▶ [Task requirements]:
Return only the lines starting at the line that contains "(322, 147) = (439, 606): purple" and ending with the final line of the listing; include both endpoints.

▶ [Records provided]:
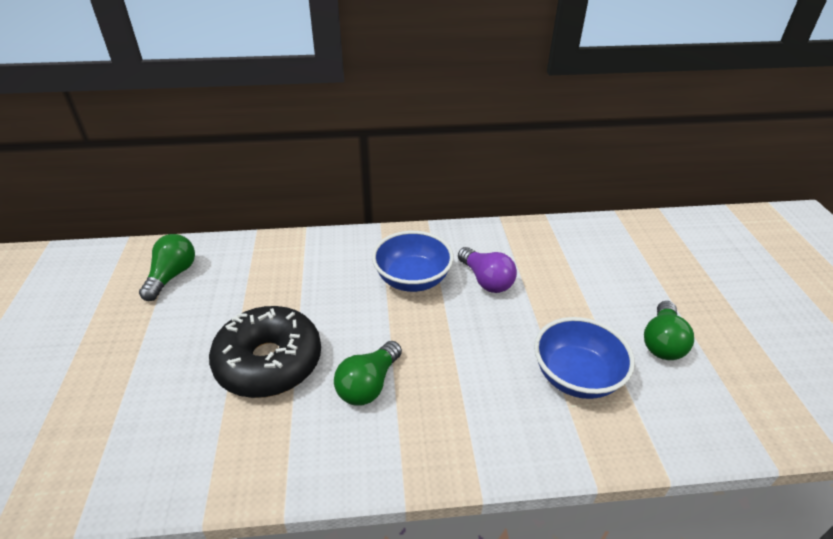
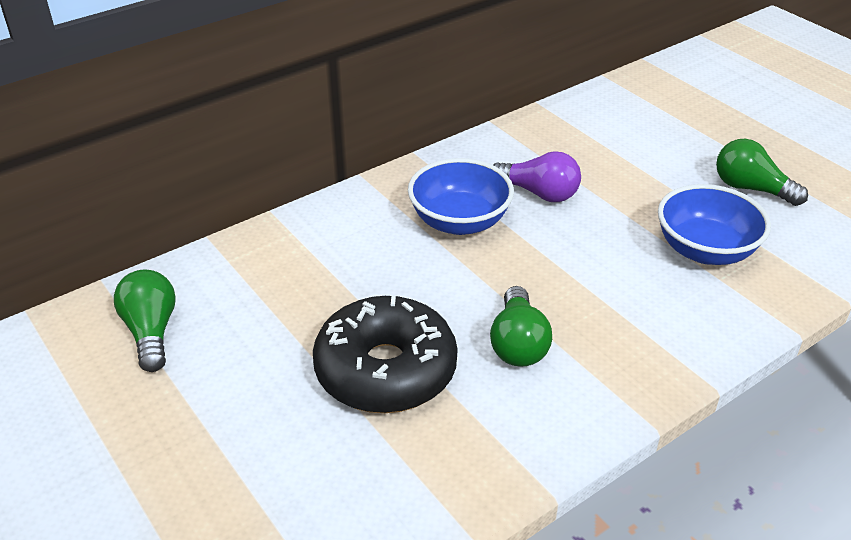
camera: 30 degrees left, 0 degrees up
(662, 342) = (751, 189): green light bulb -> green light bulb turned 135 degrees clockwise

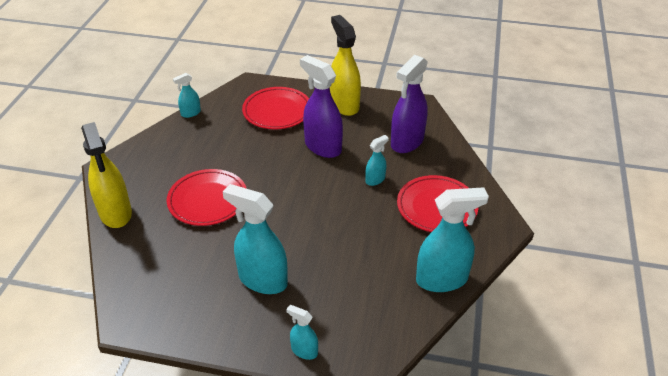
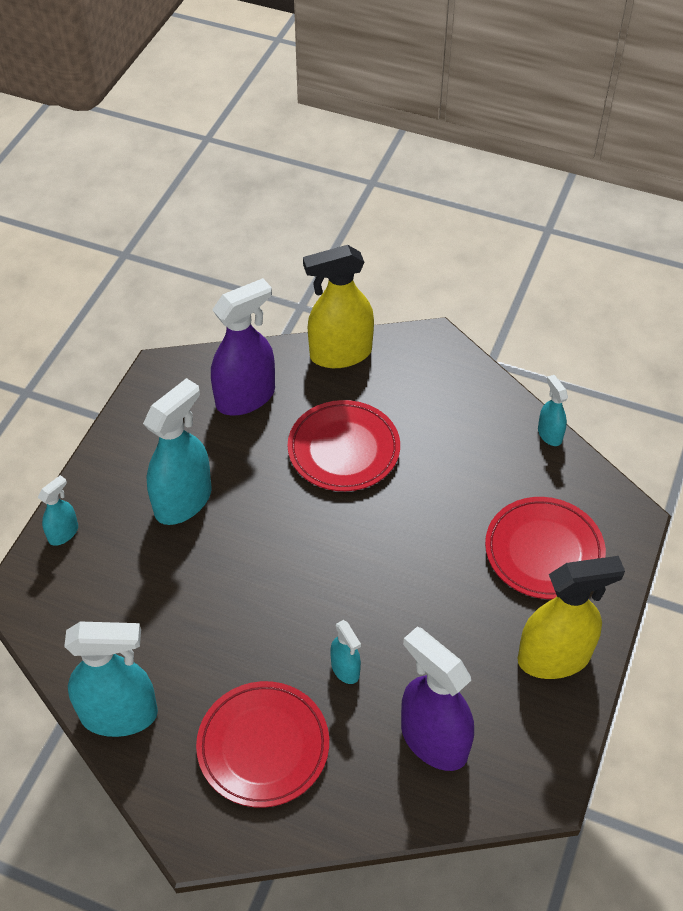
camera: 100 degrees right, 10 degrees up
(322, 147) = (439, 606): purple spray bottle -> purple spray bottle (246, 397)
(442, 279) = (119, 714): turquoise spray bottle -> turquoise spray bottle turned 90 degrees counterclockwise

▶ [Exercise answer]:
(322, 147) = (439, 606): purple spray bottle -> purple spray bottle (246, 397)
(442, 279) = (119, 714): turquoise spray bottle -> turquoise spray bottle turned 90 degrees counterclockwise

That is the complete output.